Skipping any pictures, give all of the records below again exactly.
[Input data — start]
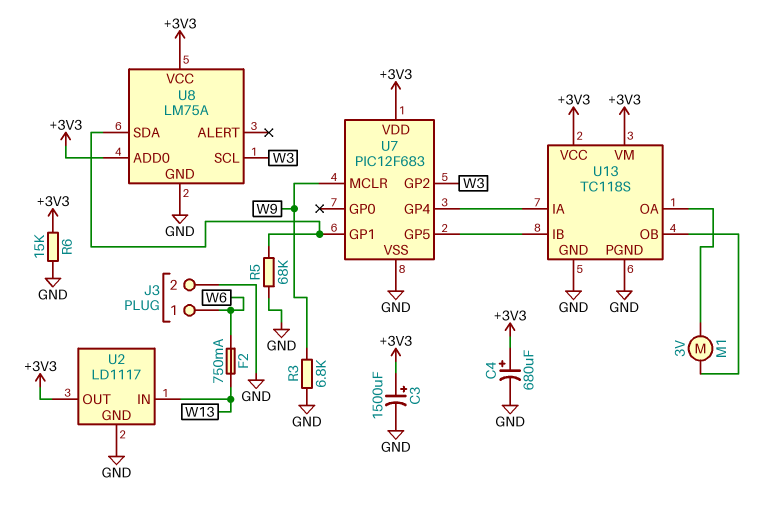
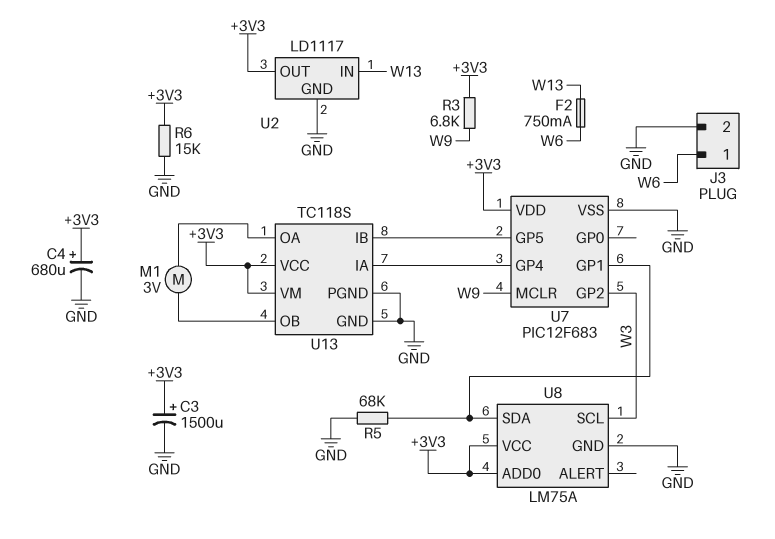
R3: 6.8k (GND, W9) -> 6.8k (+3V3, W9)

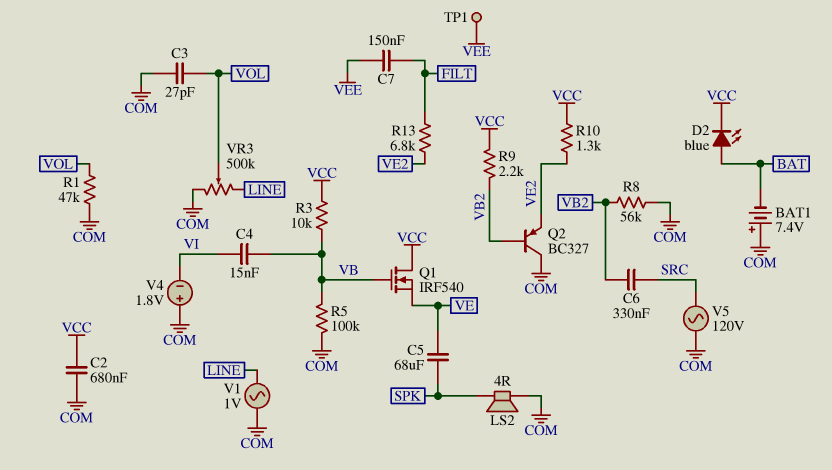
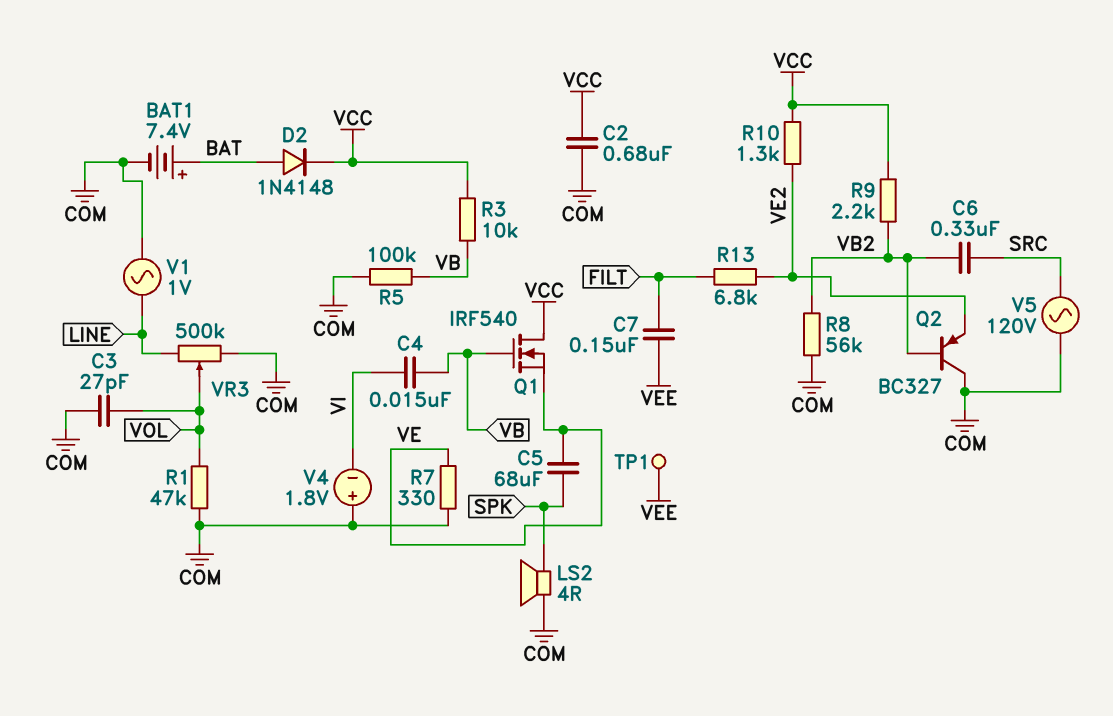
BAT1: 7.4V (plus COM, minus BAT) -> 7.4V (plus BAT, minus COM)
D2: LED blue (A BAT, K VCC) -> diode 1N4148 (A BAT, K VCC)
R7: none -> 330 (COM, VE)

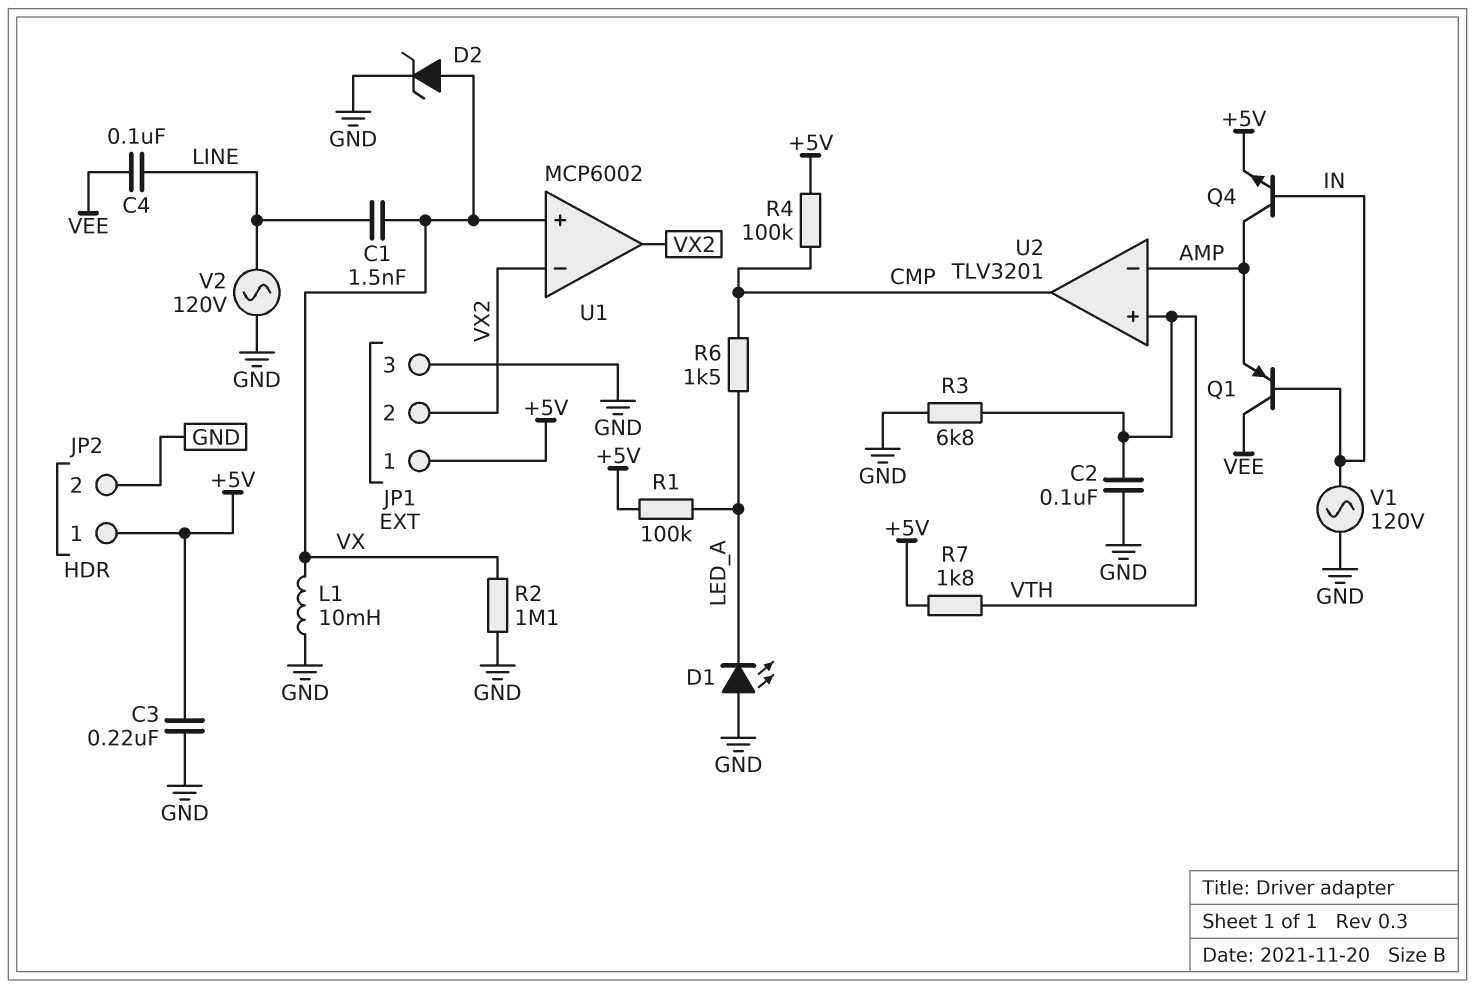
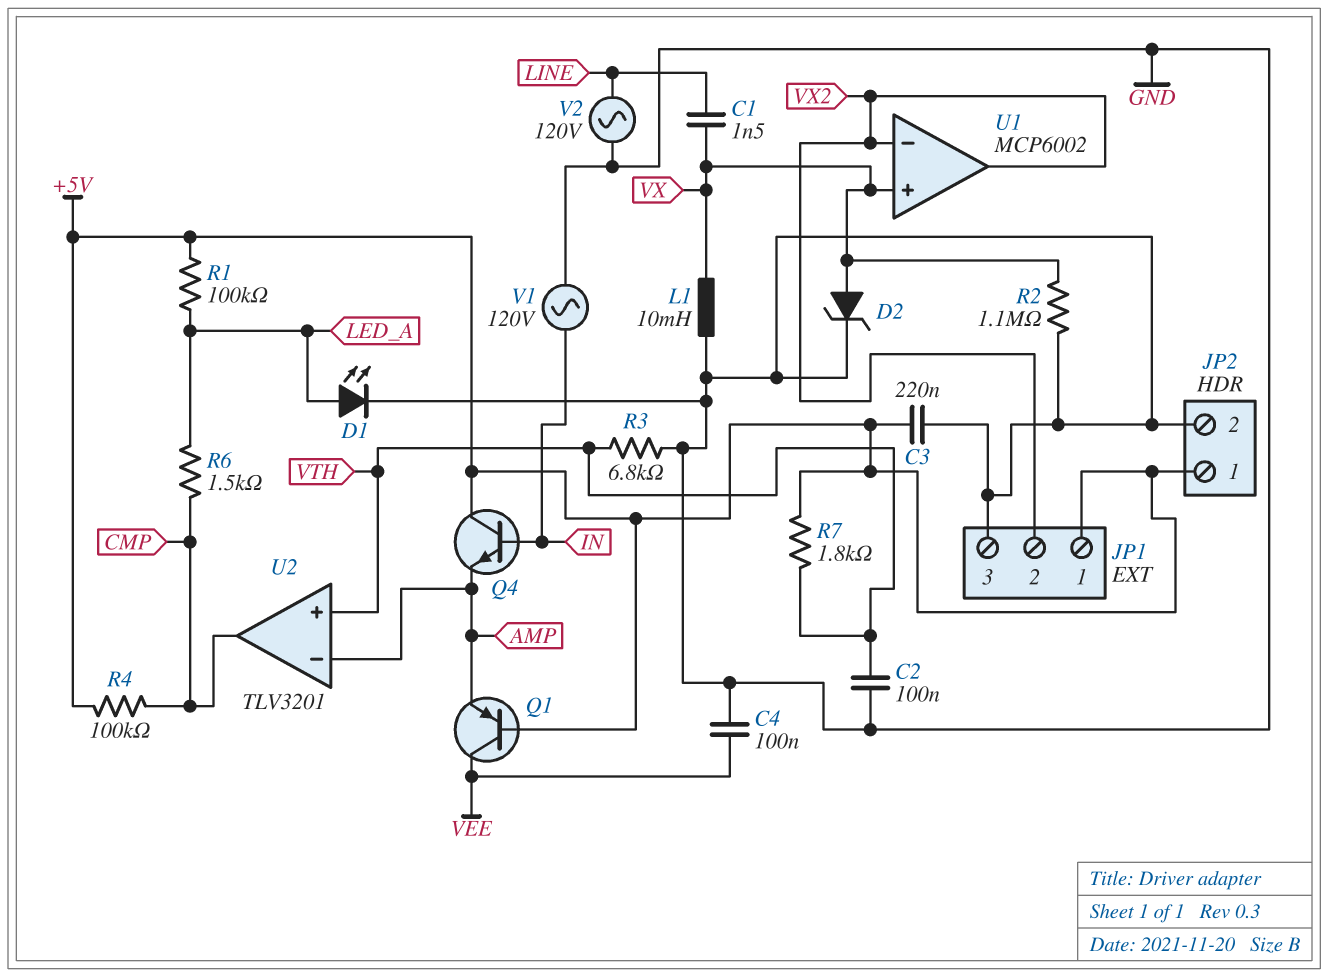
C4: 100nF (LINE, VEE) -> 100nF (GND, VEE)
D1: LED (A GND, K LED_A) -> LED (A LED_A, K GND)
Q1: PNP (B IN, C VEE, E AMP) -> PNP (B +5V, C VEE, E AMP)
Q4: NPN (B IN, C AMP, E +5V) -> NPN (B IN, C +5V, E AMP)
[Input data — finish]
### [Solution to this exercise]
R3: 6.8k (GND, W9) -> 6.8k (+3V3, W9)

BAT1: 7.4V (plus COM, minus BAT) -> 7.4V (plus BAT, minus COM)
D2: LED blue (A BAT, K VCC) -> diode 1N4148 (A BAT, K VCC)
R7: none -> 330 (COM, VE)

C4: 100nF (LINE, VEE) -> 100nF (GND, VEE)
D1: LED (A GND, K LED_A) -> LED (A LED_A, K GND)
Q1: PNP (B IN, C VEE, E AMP) -> PNP (B +5V, C VEE, E AMP)
Q4: NPN (B IN, C AMP, E +5V) -> NPN (B IN, C +5V, E AMP)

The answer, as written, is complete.